▶ Brief: Range to output from the entries below: the line containing "RFID1 pin SCK: D8 -> D5" through the line containing "SONAR1 pin GND: none -> GND". Set it down exactly, ends included, nothing else.

▶ Change listing data:
BEGIN

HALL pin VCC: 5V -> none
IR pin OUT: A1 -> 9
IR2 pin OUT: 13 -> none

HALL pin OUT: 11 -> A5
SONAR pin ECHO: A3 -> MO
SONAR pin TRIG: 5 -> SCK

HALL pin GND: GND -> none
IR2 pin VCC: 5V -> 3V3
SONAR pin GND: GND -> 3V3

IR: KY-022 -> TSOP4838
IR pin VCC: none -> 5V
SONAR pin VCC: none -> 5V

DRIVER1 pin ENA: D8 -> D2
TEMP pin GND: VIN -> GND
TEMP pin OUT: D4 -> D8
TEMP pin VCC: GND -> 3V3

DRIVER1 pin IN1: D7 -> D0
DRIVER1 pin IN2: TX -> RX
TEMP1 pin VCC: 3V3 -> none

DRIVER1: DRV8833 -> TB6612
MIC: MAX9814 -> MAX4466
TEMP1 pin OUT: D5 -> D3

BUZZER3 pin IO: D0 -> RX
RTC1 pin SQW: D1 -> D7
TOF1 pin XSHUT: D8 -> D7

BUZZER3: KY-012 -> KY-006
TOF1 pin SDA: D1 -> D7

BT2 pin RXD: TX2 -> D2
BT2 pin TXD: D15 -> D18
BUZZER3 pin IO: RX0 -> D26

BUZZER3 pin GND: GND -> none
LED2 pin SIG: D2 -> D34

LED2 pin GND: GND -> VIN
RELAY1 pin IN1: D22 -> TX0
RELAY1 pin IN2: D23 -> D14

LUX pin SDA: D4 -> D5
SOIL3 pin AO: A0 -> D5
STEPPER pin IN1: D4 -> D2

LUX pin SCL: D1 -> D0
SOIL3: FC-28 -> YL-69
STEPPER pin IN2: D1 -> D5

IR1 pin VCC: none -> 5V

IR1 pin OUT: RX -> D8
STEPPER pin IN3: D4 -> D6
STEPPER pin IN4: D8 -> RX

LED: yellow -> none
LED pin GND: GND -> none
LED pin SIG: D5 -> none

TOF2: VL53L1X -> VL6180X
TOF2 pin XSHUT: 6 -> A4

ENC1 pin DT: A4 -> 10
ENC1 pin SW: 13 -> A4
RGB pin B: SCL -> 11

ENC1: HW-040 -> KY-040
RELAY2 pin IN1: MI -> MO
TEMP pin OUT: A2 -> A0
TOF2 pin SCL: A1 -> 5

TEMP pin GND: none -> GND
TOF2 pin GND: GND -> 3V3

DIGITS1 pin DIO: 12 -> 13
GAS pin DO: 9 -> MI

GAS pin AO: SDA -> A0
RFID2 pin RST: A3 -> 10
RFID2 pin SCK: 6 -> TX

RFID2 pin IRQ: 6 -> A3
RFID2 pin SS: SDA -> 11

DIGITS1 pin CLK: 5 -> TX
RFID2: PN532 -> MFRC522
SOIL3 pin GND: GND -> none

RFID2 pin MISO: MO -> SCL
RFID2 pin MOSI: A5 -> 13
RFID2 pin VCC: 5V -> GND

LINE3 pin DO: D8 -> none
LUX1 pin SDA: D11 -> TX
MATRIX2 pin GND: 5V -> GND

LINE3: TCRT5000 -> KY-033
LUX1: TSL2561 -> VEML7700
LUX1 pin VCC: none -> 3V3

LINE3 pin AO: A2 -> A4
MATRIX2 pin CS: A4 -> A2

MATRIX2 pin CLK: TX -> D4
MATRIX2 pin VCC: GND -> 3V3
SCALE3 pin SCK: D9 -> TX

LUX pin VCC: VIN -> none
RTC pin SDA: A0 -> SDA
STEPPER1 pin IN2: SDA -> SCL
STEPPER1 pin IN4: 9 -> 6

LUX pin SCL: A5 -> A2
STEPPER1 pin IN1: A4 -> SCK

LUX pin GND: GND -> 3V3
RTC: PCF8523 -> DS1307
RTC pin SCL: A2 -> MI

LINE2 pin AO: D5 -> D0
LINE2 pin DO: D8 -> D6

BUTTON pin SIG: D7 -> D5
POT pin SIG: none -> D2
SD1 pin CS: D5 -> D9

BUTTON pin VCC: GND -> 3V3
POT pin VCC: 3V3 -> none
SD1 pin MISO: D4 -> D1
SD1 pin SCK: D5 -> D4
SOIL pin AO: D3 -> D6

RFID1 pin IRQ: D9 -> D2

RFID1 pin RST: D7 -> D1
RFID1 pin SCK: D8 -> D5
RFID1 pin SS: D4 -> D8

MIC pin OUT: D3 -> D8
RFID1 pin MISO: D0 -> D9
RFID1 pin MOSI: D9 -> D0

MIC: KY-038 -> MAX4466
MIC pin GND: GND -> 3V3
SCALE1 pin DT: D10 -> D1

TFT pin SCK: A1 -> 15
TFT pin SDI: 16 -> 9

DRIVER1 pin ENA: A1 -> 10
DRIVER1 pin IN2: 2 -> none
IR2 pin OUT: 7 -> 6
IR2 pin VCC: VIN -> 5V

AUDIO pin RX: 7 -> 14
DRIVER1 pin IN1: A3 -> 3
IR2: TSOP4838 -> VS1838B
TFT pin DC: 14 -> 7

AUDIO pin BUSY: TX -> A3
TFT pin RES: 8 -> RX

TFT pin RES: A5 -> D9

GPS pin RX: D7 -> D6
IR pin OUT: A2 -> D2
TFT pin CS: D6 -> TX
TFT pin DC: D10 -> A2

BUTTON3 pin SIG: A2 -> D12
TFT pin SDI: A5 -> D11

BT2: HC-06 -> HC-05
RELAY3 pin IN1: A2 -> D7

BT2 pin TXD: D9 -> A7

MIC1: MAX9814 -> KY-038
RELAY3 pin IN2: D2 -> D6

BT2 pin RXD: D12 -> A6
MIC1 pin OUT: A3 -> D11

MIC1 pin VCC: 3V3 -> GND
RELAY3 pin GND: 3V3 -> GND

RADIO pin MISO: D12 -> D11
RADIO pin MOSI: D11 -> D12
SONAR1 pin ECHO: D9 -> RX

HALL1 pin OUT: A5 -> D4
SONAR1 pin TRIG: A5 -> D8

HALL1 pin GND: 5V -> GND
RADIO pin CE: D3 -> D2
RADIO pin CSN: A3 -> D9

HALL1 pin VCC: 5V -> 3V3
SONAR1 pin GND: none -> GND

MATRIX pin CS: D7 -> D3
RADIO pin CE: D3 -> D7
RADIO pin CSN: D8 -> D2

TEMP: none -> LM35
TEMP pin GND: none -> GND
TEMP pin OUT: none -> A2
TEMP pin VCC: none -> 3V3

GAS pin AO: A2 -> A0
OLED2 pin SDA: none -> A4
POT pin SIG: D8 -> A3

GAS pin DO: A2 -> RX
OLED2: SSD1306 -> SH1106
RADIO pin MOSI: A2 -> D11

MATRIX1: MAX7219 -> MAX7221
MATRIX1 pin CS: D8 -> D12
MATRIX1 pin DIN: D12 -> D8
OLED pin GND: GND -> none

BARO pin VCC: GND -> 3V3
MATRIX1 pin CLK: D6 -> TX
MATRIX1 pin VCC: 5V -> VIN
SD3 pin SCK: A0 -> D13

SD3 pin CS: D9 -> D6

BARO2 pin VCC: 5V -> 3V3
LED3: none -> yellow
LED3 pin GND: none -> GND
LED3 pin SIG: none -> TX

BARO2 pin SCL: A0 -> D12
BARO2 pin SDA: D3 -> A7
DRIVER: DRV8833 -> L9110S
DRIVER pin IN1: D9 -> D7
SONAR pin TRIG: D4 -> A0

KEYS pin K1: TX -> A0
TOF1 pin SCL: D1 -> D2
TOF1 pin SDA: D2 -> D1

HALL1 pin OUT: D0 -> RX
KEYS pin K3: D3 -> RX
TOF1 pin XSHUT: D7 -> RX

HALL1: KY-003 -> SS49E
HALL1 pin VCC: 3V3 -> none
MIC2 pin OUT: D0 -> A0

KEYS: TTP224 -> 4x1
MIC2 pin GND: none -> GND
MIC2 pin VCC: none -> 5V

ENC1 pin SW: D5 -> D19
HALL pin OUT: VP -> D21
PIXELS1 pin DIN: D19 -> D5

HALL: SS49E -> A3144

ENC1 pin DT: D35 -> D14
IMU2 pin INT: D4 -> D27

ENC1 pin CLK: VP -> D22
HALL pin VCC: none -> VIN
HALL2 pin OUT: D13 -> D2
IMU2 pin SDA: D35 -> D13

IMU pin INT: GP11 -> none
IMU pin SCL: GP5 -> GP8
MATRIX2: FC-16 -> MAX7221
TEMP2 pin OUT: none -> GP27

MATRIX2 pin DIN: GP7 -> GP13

END

▶ Written answer:
RFID1 pin SCK: D8 -> D5
RFID1 pin SS: D4 -> D8

MIC pin OUT: D3 -> D8
RFID1 pin MISO: D0 -> D9
RFID1 pin MOSI: D9 -> D0

MIC: KY-038 -> MAX4466
MIC pin GND: GND -> 3V3
SCALE1 pin DT: D10 -> D1

TFT pin SCK: A1 -> 15
TFT pin SDI: 16 -> 9

DRIVER1 pin ENA: A1 -> 10
DRIVER1 pin IN2: 2 -> none
IR2 pin OUT: 7 -> 6
IR2 pin VCC: VIN -> 5V

AUDIO pin RX: 7 -> 14
DRIVER1 pin IN1: A3 -> 3
IR2: TSOP4838 -> VS1838B
TFT pin DC: 14 -> 7

AUDIO pin BUSY: TX -> A3
TFT pin RES: 8 -> RX

TFT pin RES: A5 -> D9

GPS pin RX: D7 -> D6
IR pin OUT: A2 -> D2
TFT pin CS: D6 -> TX
TFT pin DC: D10 -> A2

BUTTON3 pin SIG: A2 -> D12
TFT pin SDI: A5 -> D11

BT2: HC-06 -> HC-05
RELAY3 pin IN1: A2 -> D7

BT2 pin TXD: D9 -> A7

MIC1: MAX9814 -> KY-038
RELAY3 pin IN2: D2 -> D6

BT2 pin RXD: D12 -> A6
MIC1 pin OUT: A3 -> D11

MIC1 pin VCC: 3V3 -> GND
RELAY3 pin GND: 3V3 -> GND

RADIO pin MISO: D12 -> D11
RADIO pin MOSI: D11 -> D12
SONAR1 pin ECHO: D9 -> RX

HALL1 pin OUT: A5 -> D4
SONAR1 pin TRIG: A5 -> D8

HALL1 pin GND: 5V -> GND
RADIO pin CE: D3 -> D2
RADIO pin CSN: A3 -> D9

HALL1 pin VCC: 5V -> 3V3
SONAR1 pin GND: none -> GND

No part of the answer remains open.